### Work order
Every line below from the one containing "none -> purple 1x1 round brick [231,70,281,153]" through the one containing "none -> purple 1x1 brick [321,248,383,334]" is to be printed exactly, with the pictures omitted.

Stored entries
-=-=-=-=-
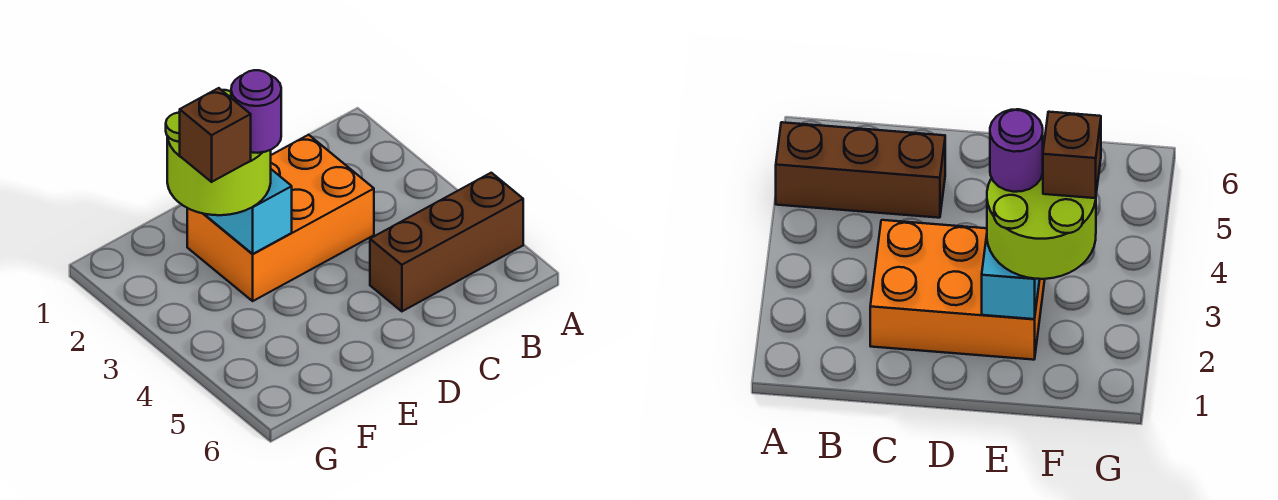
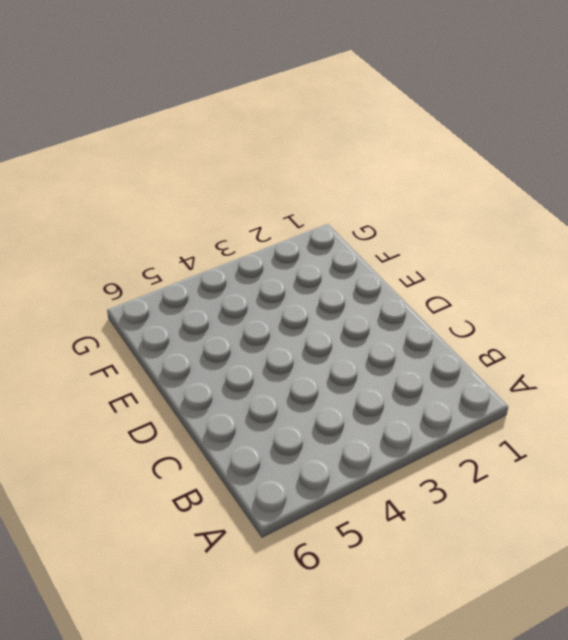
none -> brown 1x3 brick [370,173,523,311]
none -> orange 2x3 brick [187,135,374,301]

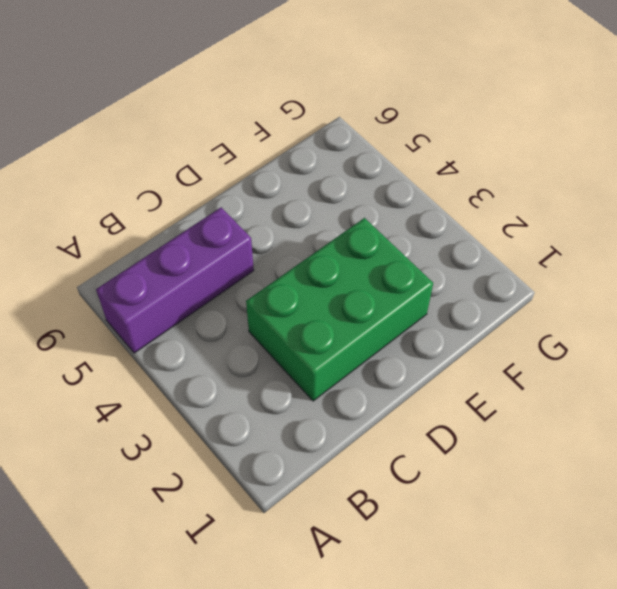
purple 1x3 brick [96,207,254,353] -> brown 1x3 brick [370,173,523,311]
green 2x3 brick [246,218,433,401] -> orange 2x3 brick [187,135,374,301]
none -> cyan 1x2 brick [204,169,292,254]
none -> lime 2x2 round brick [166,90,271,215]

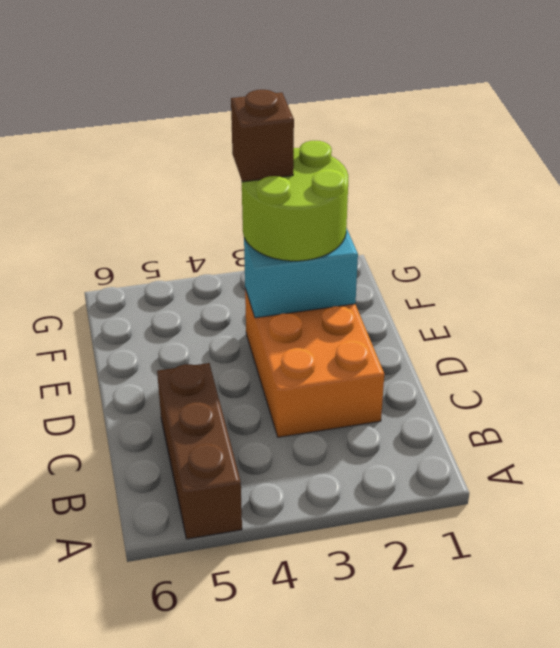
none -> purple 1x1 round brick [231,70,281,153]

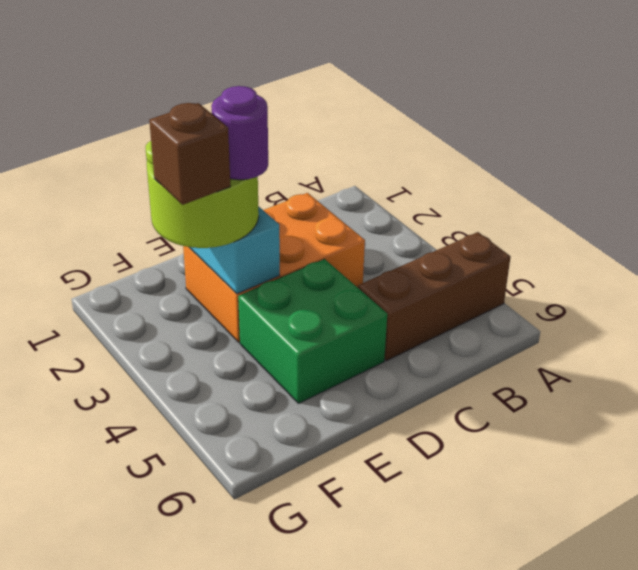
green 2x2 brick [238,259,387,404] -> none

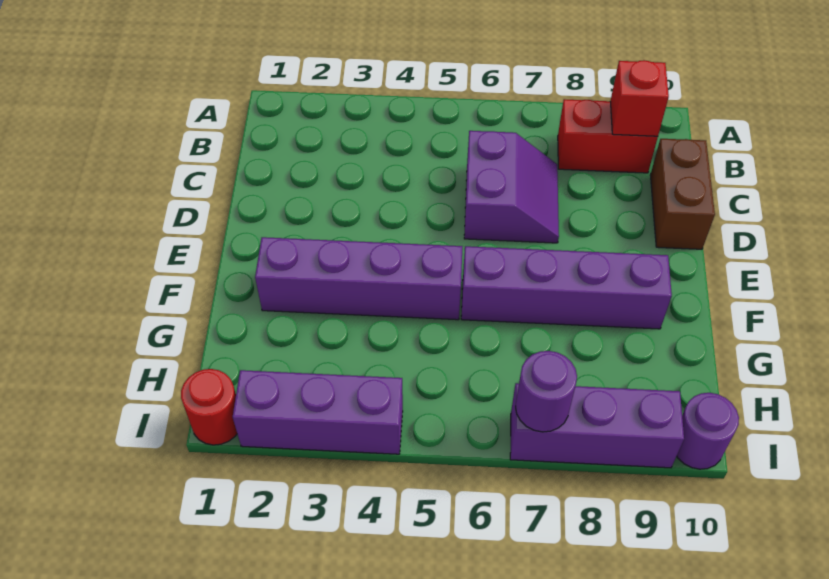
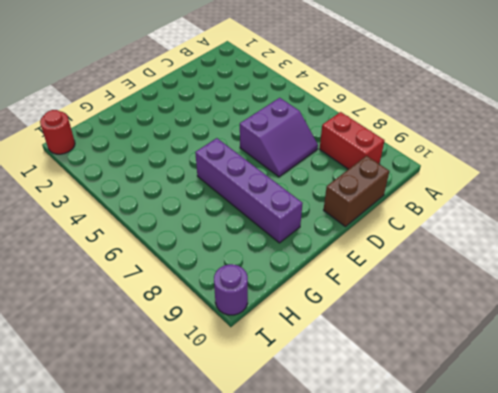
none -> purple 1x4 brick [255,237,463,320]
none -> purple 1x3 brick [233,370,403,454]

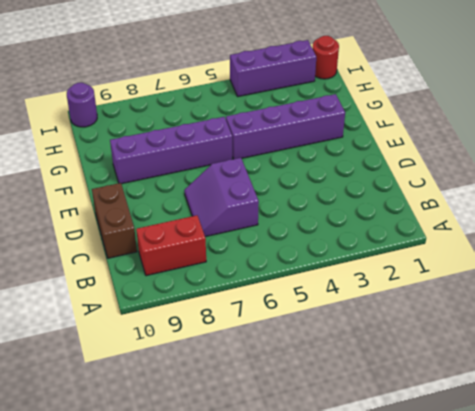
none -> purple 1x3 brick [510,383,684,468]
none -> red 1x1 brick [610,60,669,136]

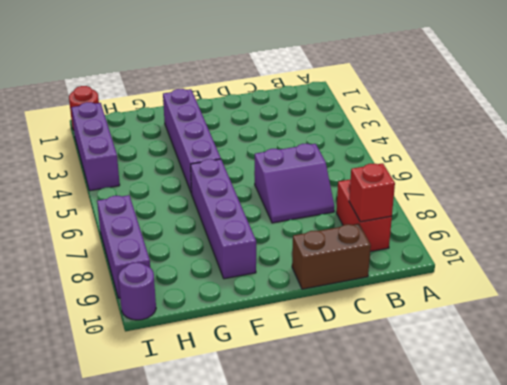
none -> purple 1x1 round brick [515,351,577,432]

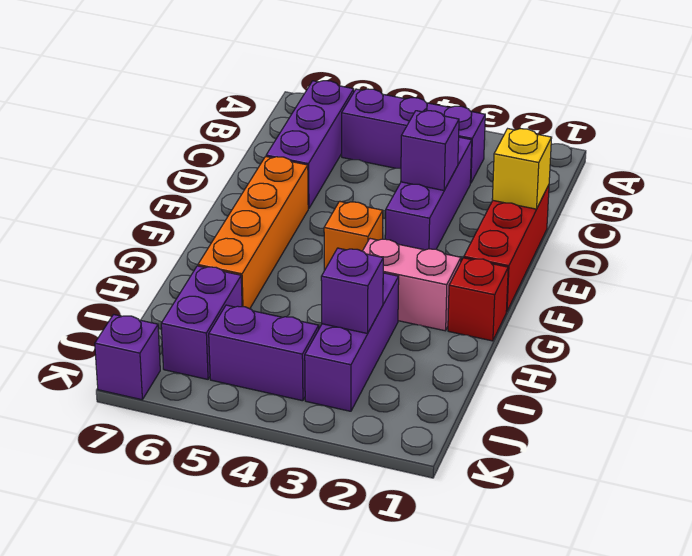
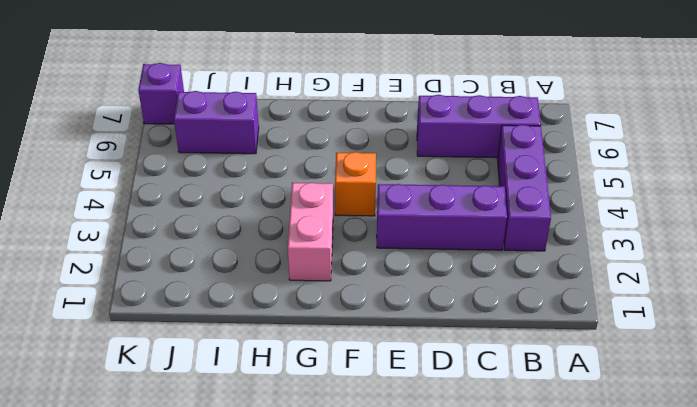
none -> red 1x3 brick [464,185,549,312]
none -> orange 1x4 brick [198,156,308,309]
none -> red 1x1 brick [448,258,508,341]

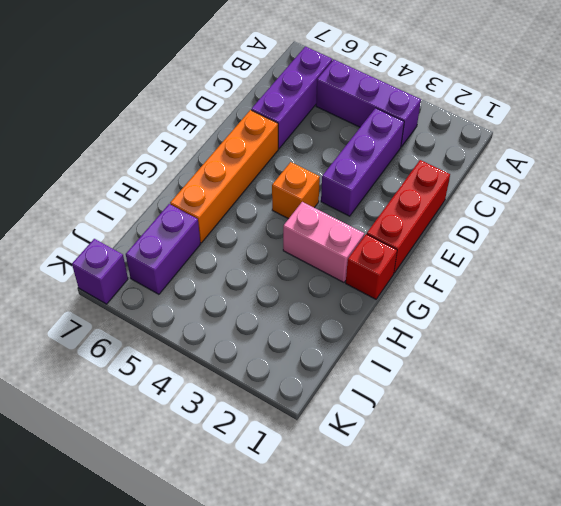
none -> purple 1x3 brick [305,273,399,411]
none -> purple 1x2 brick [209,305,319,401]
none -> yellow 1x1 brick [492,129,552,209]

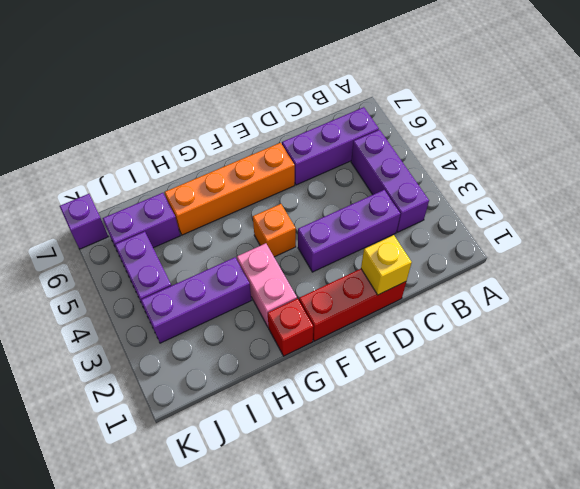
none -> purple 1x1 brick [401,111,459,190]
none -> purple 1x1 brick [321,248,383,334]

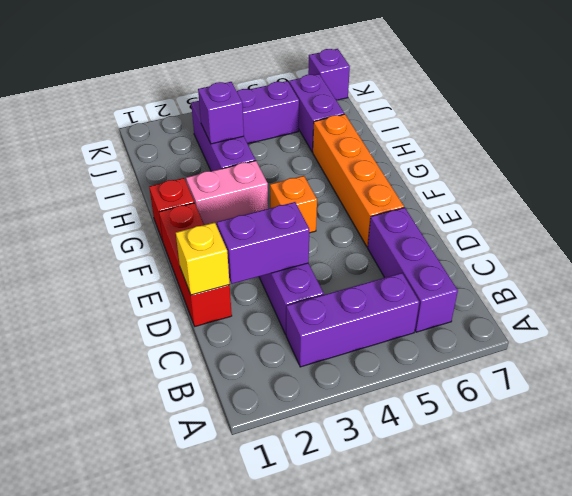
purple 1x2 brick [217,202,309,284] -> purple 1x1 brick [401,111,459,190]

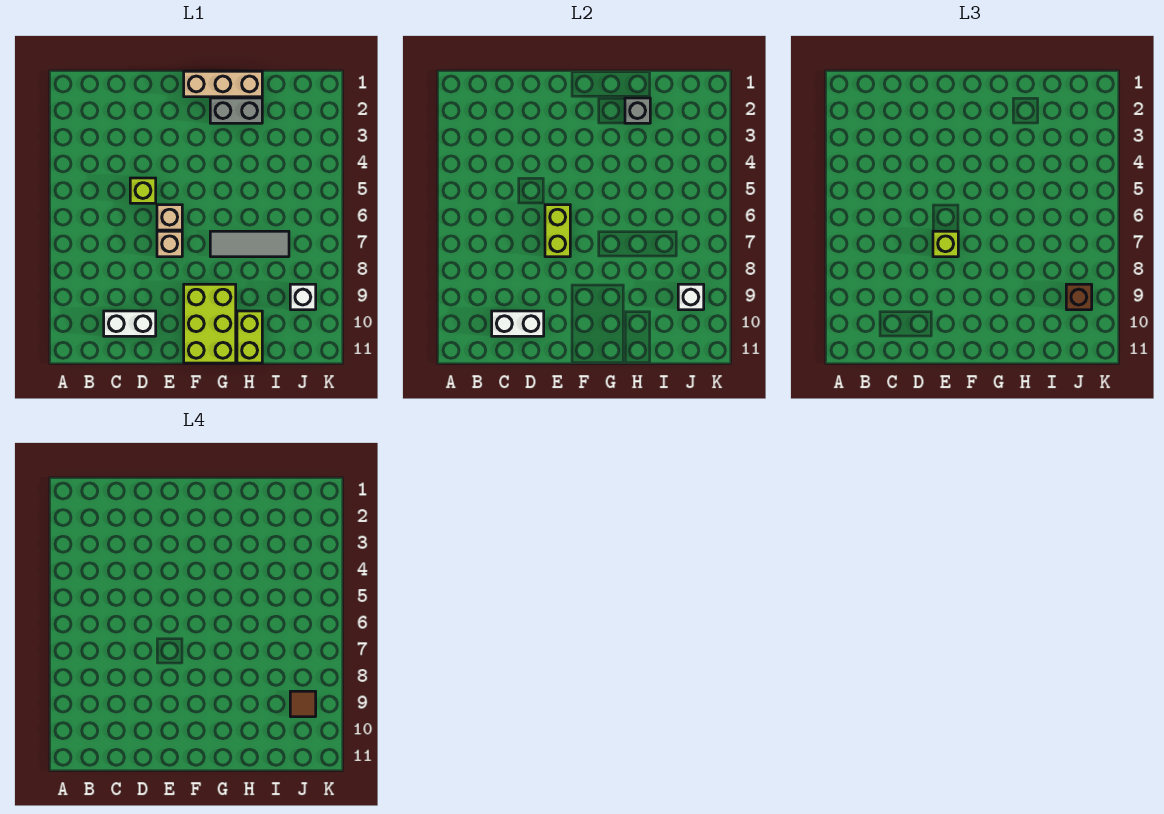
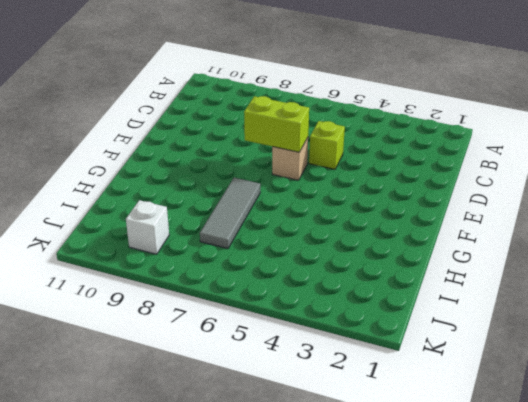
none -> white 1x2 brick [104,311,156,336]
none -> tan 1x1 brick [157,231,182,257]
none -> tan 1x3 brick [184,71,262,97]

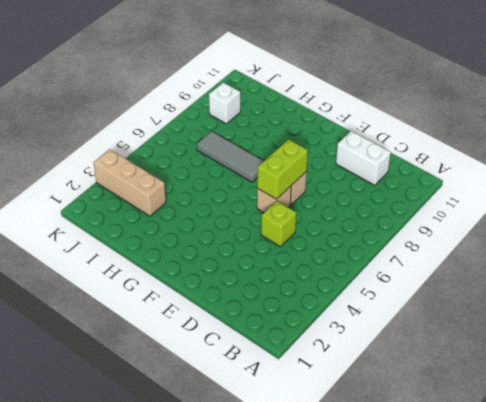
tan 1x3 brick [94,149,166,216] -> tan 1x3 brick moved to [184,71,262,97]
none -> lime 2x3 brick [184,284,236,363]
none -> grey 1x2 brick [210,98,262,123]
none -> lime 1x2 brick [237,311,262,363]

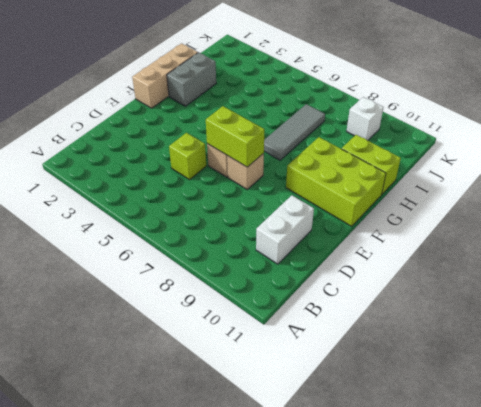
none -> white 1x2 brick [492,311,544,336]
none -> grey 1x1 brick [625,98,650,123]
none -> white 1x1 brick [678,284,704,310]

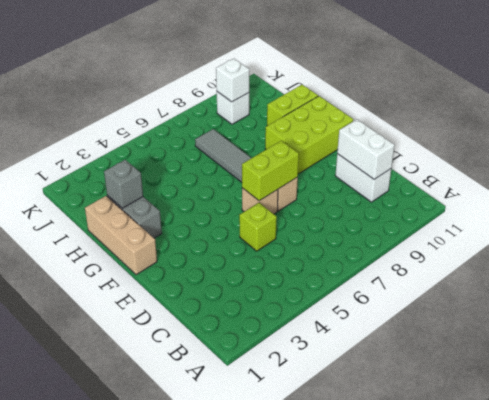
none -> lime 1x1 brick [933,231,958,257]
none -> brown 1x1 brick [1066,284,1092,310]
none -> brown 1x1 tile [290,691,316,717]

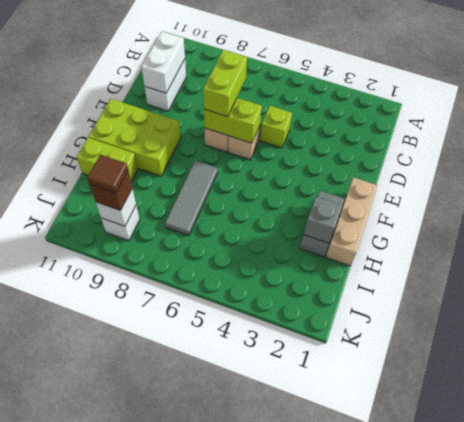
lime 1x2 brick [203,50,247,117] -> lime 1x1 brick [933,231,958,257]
-=-=-=-=-
### Response
none -> purple 1x1 round brick [231,70,281,153]

green 2x2 brick [238,259,387,404] -> none

none -> purple 1x4 brick [255,237,463,320]
none -> purple 1x3 brick [233,370,403,454]

none -> purple 1x3 brick [510,383,684,468]
none -> red 1x1 brick [610,60,669,136]

none -> purple 1x1 round brick [515,351,577,432]

none -> red 1x3 brick [464,185,549,312]
none -> orange 1x4 brick [198,156,308,309]
none -> red 1x1 brick [448,258,508,341]

none -> purple 1x3 brick [305,273,399,411]
none -> purple 1x2 brick [209,305,319,401]
none -> yellow 1x1 brick [492,129,552,209]

none -> purple 1x1 brick [401,111,459,190]
none -> purple 1x1 brick [321,248,383,334]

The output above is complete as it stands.